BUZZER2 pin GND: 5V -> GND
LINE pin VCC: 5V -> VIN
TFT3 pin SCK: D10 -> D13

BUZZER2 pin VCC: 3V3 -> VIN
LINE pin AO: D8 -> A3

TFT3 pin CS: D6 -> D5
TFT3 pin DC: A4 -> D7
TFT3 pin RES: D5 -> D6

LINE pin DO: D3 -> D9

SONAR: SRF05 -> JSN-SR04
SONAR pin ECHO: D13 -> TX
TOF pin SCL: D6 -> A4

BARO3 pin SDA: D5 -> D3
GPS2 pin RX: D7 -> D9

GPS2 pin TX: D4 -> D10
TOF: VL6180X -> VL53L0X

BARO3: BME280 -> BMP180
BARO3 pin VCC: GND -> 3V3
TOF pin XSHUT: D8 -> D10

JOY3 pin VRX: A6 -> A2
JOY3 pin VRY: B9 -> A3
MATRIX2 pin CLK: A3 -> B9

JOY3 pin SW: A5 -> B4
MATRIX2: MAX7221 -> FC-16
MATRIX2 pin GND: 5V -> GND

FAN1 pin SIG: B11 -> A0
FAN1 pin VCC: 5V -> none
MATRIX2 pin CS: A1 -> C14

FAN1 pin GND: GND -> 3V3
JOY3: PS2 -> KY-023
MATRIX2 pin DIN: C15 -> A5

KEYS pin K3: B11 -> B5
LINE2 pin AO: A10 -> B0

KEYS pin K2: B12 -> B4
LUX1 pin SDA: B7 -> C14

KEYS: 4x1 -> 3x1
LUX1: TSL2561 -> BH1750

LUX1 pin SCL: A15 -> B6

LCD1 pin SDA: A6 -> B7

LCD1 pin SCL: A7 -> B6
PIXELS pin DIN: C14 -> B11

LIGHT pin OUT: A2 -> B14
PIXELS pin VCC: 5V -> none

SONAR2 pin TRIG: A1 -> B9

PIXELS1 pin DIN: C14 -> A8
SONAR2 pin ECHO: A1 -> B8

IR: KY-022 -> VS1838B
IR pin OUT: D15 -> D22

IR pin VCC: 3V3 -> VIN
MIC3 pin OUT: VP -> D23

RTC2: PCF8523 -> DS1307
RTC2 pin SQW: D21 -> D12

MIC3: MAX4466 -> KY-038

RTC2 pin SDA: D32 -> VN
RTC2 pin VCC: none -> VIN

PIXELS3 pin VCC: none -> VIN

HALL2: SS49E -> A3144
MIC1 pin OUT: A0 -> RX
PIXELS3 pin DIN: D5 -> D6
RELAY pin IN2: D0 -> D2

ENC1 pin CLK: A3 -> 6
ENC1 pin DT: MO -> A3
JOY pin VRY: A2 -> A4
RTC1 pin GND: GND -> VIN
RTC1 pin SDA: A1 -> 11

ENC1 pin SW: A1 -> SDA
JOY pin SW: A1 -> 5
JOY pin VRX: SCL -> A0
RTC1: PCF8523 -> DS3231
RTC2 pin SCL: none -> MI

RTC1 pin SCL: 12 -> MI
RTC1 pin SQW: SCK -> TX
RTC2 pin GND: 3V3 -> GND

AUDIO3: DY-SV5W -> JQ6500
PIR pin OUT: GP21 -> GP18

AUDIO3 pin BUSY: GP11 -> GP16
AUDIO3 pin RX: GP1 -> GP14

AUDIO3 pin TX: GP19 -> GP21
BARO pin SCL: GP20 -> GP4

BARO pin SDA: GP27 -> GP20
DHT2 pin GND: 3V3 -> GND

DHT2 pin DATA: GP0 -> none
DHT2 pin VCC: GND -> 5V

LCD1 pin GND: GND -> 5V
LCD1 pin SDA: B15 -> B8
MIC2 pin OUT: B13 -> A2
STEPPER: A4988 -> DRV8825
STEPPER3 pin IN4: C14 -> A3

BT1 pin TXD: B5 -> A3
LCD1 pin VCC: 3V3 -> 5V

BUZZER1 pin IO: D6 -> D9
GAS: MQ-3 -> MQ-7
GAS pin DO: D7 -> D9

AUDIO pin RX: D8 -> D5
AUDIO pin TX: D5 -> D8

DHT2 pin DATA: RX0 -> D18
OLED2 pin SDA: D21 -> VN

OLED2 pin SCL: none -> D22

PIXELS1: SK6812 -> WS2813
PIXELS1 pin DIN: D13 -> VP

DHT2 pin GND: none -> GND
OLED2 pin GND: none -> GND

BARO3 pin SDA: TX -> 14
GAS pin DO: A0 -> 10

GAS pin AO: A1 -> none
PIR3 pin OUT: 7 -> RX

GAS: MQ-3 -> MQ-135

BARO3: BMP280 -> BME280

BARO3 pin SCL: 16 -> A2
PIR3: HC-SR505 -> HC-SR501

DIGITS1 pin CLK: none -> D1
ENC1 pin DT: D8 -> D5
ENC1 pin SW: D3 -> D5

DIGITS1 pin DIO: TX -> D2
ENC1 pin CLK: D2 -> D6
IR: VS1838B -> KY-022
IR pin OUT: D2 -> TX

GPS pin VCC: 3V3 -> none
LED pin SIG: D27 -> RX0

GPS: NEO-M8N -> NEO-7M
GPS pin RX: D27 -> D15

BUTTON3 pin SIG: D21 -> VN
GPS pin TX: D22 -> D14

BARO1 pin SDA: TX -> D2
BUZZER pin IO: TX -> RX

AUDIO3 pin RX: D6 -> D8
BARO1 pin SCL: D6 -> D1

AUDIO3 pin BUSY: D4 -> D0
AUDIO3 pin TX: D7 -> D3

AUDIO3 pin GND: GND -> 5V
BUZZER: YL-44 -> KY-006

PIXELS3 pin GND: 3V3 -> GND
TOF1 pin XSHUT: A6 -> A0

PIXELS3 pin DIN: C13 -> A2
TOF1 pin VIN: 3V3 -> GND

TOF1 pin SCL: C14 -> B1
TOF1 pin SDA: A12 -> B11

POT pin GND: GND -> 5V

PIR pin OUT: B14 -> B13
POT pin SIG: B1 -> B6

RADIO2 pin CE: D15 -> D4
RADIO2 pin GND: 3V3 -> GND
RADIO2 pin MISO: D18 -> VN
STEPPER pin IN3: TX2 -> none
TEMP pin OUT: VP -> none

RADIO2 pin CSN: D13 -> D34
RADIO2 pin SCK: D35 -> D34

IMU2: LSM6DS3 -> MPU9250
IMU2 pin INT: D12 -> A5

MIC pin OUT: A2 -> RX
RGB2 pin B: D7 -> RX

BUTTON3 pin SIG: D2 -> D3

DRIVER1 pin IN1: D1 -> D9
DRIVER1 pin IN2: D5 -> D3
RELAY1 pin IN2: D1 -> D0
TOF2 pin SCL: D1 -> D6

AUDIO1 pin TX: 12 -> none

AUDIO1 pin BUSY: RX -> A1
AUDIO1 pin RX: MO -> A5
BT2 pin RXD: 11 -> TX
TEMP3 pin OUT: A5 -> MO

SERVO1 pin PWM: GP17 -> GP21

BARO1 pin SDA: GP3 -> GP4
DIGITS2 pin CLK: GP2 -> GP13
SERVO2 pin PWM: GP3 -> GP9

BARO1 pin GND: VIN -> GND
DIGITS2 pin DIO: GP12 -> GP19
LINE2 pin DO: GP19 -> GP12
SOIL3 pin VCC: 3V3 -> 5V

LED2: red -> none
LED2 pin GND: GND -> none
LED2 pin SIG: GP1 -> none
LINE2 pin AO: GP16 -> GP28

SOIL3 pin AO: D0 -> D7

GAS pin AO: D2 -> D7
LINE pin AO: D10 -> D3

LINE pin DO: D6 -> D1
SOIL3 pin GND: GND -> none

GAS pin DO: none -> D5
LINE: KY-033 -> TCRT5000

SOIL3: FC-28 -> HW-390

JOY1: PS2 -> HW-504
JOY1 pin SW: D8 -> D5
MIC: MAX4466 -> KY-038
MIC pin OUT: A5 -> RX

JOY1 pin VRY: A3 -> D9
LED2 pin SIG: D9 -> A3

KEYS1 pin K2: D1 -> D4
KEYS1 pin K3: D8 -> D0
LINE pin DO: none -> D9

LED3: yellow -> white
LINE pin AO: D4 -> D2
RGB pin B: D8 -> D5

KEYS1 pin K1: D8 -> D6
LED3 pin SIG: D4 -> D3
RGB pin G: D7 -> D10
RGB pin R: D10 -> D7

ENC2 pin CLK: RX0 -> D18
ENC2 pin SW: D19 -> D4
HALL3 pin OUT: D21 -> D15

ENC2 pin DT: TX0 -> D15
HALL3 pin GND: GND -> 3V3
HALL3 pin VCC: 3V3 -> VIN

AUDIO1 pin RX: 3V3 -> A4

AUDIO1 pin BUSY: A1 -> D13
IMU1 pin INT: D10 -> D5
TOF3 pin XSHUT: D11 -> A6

Task to carry out: Your answer should be the lines of the listing above between the line holding "LINE pin AO: D8 -> A3" and the line holding "IR pin VCC: 3V3 -> VIN", inclusive, restated word for word and alone.

Answer for this exercise:
LINE pin AO: D8 -> A3

TFT3 pin CS: D6 -> D5
TFT3 pin DC: A4 -> D7
TFT3 pin RES: D5 -> D6

LINE pin DO: D3 -> D9

SONAR: SRF05 -> JSN-SR04
SONAR pin ECHO: D13 -> TX
TOF pin SCL: D6 -> A4

BARO3 pin SDA: D5 -> D3
GPS2 pin RX: D7 -> D9

GPS2 pin TX: D4 -> D10
TOF: VL6180X -> VL53L0X

BARO3: BME280 -> BMP180
BARO3 pin VCC: GND -> 3V3
TOF pin XSHUT: D8 -> D10

JOY3 pin VRX: A6 -> A2
JOY3 pin VRY: B9 -> A3
MATRIX2 pin CLK: A3 -> B9

JOY3 pin SW: A5 -> B4
MATRIX2: MAX7221 -> FC-16
MATRIX2 pin GND: 5V -> GND

FAN1 pin SIG: B11 -> A0
FAN1 pin VCC: 5V -> none
MATRIX2 pin CS: A1 -> C14

FAN1 pin GND: GND -> 3V3
JOY3: PS2 -> KY-023
MATRIX2 pin DIN: C15 -> A5

KEYS pin K3: B11 -> B5
LINE2 pin AO: A10 -> B0

KEYS pin K2: B12 -> B4
LUX1 pin SDA: B7 -> C14

KEYS: 4x1 -> 3x1
LUX1: TSL2561 -> BH1750

LUX1 pin SCL: A15 -> B6

LCD1 pin SDA: A6 -> B7

LCD1 pin SCL: A7 -> B6
PIXELS pin DIN: C14 -> B11

LIGHT pin OUT: A2 -> B14
PIXELS pin VCC: 5V -> none

SONAR2 pin TRIG: A1 -> B9

PIXELS1 pin DIN: C14 -> A8
SONAR2 pin ECHO: A1 -> B8

IR: KY-022 -> VS1838B
IR pin OUT: D15 -> D22

IR pin VCC: 3V3 -> VIN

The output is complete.